+++ Given data +++
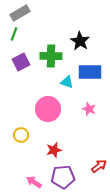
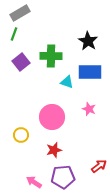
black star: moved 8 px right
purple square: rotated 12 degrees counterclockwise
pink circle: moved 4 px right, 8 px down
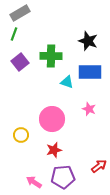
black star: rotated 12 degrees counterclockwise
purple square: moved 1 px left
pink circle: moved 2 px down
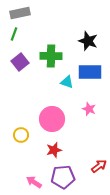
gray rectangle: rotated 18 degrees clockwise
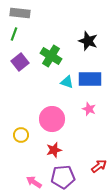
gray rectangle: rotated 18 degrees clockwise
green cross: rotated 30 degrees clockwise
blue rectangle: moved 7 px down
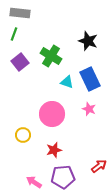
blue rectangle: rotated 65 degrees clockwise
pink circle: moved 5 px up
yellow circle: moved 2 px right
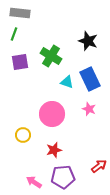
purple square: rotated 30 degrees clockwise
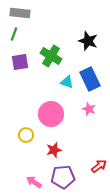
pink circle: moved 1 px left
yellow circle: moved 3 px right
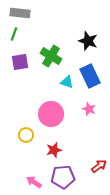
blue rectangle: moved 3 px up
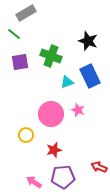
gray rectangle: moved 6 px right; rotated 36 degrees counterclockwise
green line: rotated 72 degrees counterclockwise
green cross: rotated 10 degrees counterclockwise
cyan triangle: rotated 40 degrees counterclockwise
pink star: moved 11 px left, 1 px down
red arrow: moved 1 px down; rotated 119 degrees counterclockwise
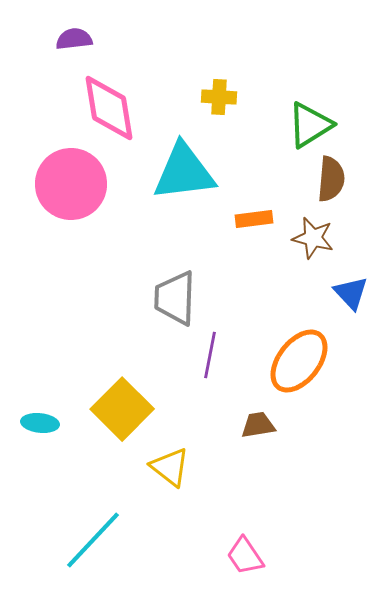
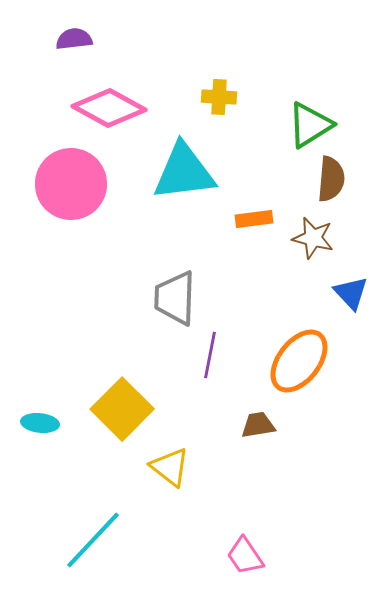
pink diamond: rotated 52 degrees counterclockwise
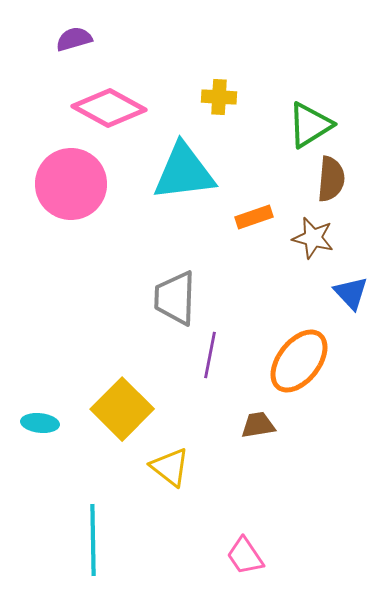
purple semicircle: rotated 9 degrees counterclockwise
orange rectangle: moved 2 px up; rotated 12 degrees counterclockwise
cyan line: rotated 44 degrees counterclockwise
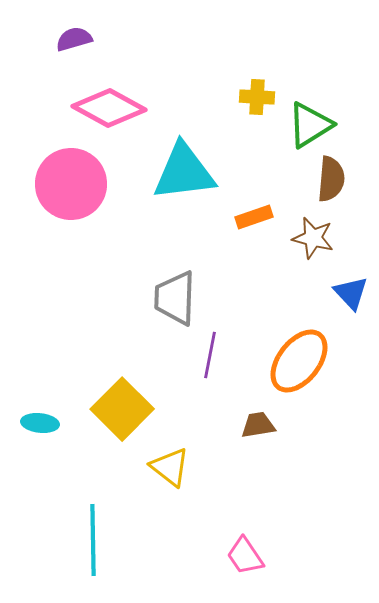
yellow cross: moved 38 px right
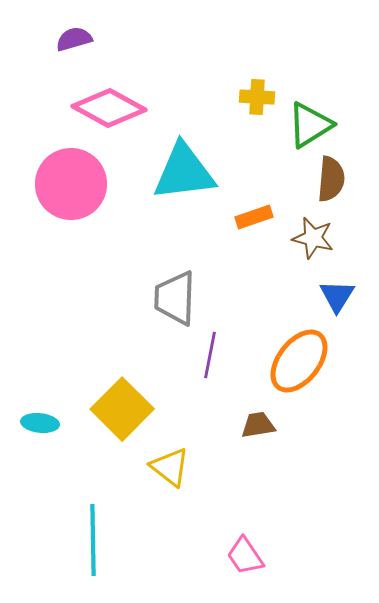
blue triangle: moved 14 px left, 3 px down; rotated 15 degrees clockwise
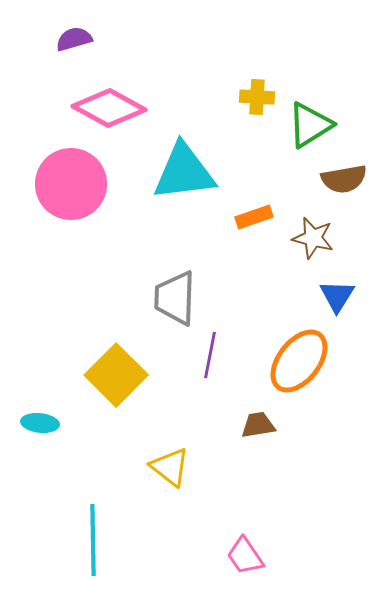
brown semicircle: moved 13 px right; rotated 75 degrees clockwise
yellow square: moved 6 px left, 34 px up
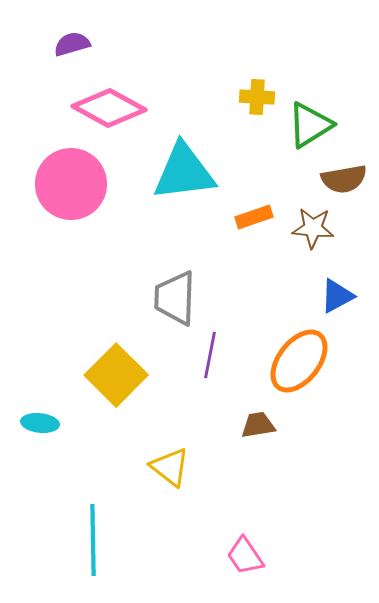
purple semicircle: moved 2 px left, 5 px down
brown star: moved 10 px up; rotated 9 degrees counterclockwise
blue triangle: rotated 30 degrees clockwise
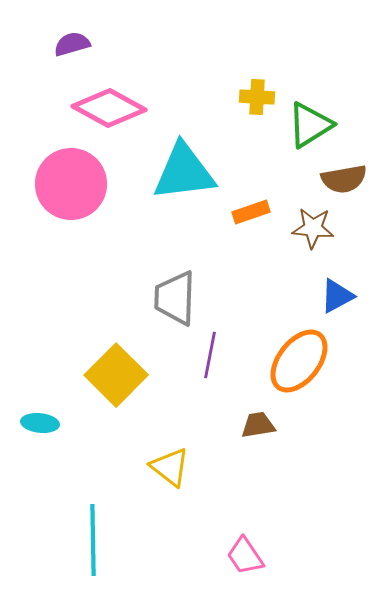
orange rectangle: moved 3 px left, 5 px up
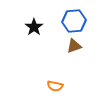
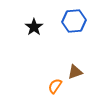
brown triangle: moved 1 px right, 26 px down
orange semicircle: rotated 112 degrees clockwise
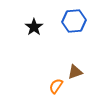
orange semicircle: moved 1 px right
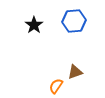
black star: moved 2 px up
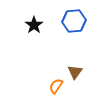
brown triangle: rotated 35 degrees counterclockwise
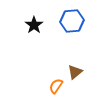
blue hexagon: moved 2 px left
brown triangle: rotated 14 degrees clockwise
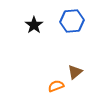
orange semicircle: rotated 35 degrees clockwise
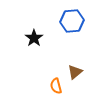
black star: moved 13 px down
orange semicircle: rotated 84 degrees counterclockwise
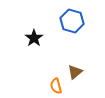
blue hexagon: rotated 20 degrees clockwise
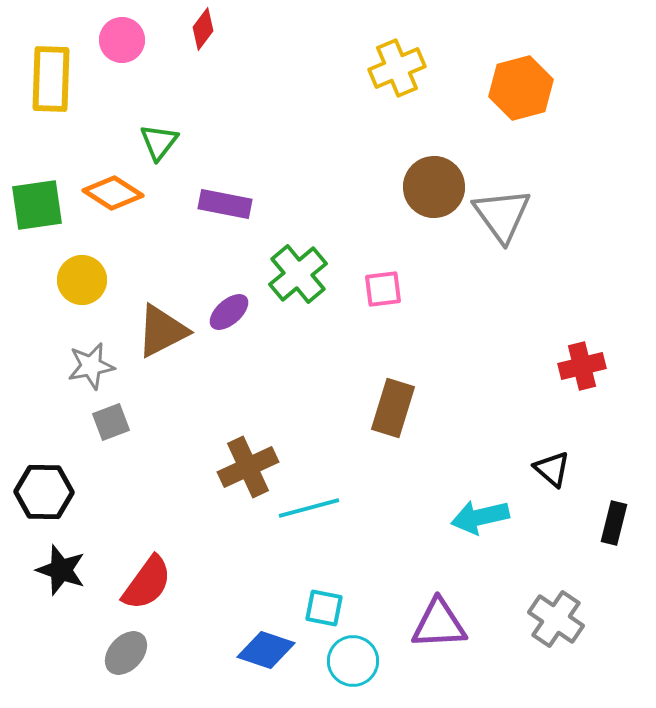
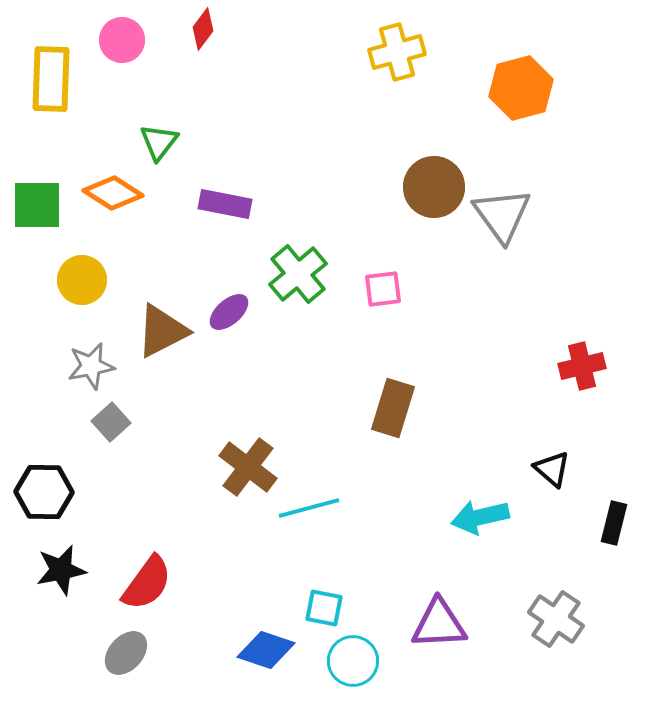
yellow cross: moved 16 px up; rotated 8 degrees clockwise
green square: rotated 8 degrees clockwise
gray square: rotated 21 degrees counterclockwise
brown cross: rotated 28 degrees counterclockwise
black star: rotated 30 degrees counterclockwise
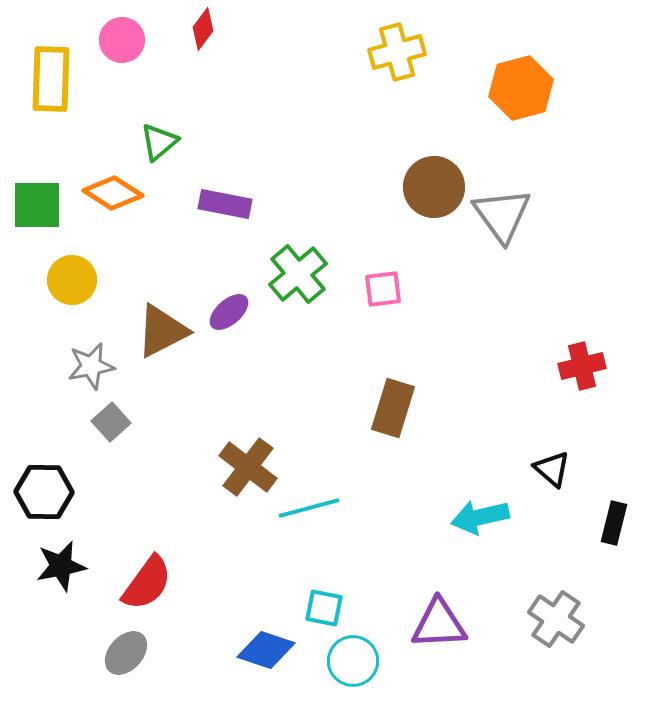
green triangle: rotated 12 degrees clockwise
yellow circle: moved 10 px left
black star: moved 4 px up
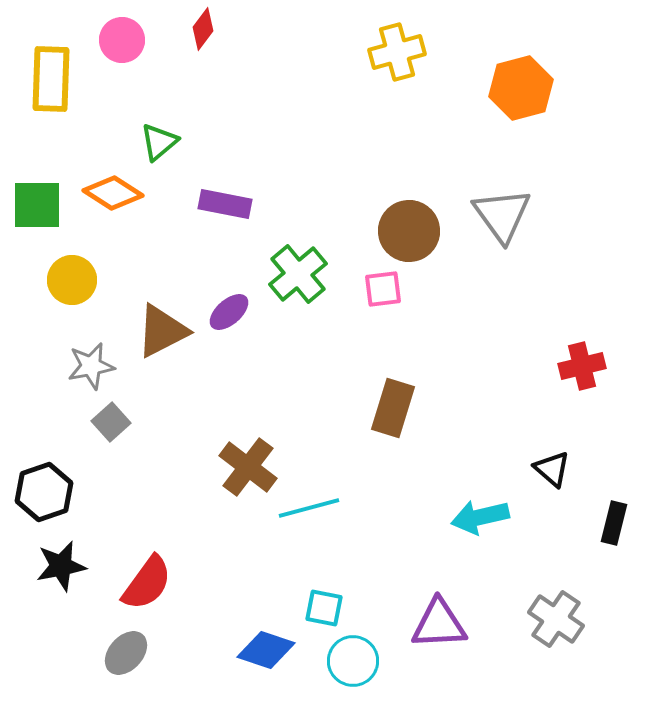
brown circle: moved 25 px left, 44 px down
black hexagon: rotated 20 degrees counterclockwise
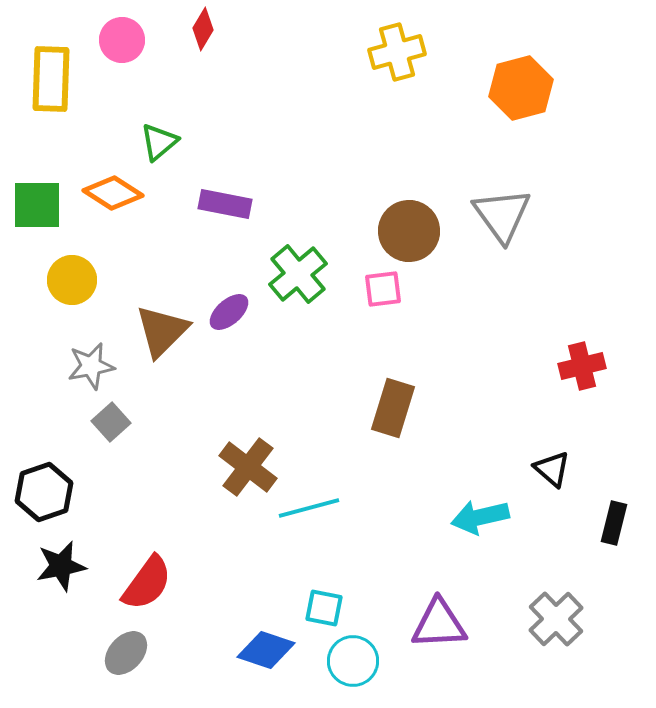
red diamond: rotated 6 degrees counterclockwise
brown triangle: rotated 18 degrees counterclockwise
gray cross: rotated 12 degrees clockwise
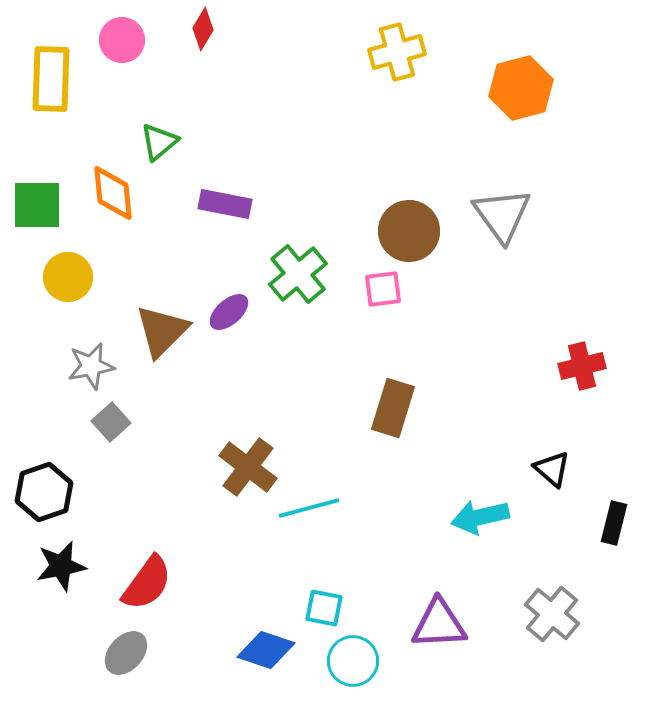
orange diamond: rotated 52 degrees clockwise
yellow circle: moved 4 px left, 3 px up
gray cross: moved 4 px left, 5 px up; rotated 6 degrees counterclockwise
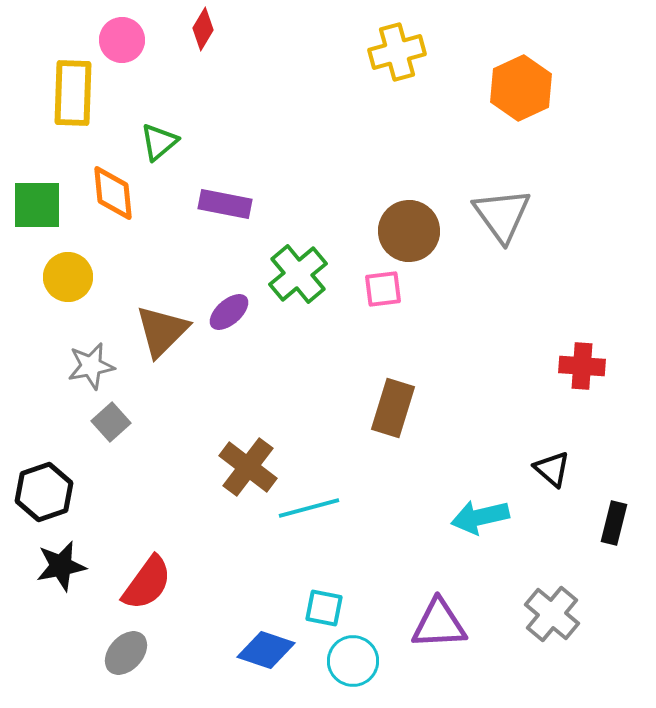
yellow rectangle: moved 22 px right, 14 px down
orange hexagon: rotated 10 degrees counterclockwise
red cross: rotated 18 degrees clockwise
+++
* What is needed *
Write out every line of the material again, swapping "counterclockwise" for "anticlockwise" wherever it appears and changing nothing else. Leave out the picture lines.

* Exercise response *
black star: moved 8 px right
purple square: rotated 12 degrees anticlockwise
pink circle: moved 4 px right, 8 px down
black star: rotated 12 degrees anticlockwise
purple square: moved 1 px left
pink circle: moved 2 px down
gray rectangle: rotated 18 degrees clockwise
gray rectangle: rotated 18 degrees clockwise
green cross: rotated 30 degrees clockwise
blue rectangle: moved 7 px down
blue rectangle: rotated 65 degrees clockwise
pink circle: moved 5 px up
yellow circle: moved 2 px right
purple square: rotated 30 degrees clockwise
pink circle: moved 1 px left
yellow circle: moved 3 px right
blue rectangle: moved 3 px up
gray rectangle: moved 6 px right; rotated 36 degrees anticlockwise
green line: rotated 72 degrees anticlockwise
green cross: rotated 10 degrees anticlockwise
cyan triangle: rotated 40 degrees anticlockwise
pink star: moved 11 px left, 1 px down
red arrow: moved 1 px down; rotated 119 degrees anticlockwise
pink diamond: rotated 52 degrees anticlockwise
purple semicircle: rotated 9 degrees anticlockwise
orange rectangle: moved 2 px up; rotated 12 degrees anticlockwise
cyan line: rotated 44 degrees anticlockwise
yellow cross: moved 38 px right
blue triangle: moved 14 px left, 3 px down; rotated 15 degrees clockwise
brown semicircle: moved 13 px right; rotated 75 degrees clockwise
yellow square: moved 6 px left, 34 px up
purple semicircle: moved 2 px left, 5 px down
brown star: moved 10 px up; rotated 9 degrees anticlockwise
blue triangle: rotated 30 degrees clockwise
orange rectangle: moved 3 px left, 5 px up
brown triangle: moved 1 px right, 26 px down
orange semicircle: rotated 112 degrees clockwise
orange semicircle: moved 1 px right
black star: moved 2 px up
brown triangle: rotated 35 degrees anticlockwise
blue hexagon: moved 2 px left
brown triangle: rotated 14 degrees clockwise
orange semicircle: rotated 35 degrees clockwise
black star: moved 13 px down
orange semicircle: rotated 84 degrees anticlockwise
blue hexagon: rotated 20 degrees clockwise
yellow cross: moved 16 px up; rotated 8 degrees clockwise
green square: rotated 8 degrees clockwise
gray square: rotated 21 degrees anticlockwise
brown cross: rotated 28 degrees anticlockwise
black star: rotated 30 degrees anticlockwise
green triangle: rotated 12 degrees clockwise
yellow circle: moved 10 px left
black star: moved 4 px up
brown circle: moved 25 px left, 44 px down
black hexagon: rotated 20 degrees anticlockwise
red diamond: rotated 6 degrees anticlockwise
brown triangle: rotated 18 degrees anticlockwise
gray cross: rotated 12 degrees clockwise
orange diamond: rotated 52 degrees clockwise
yellow circle: moved 4 px left, 3 px up
gray cross: moved 4 px left, 5 px up; rotated 6 degrees anticlockwise
yellow rectangle: moved 22 px right, 14 px down
orange hexagon: rotated 10 degrees anticlockwise
red cross: rotated 18 degrees clockwise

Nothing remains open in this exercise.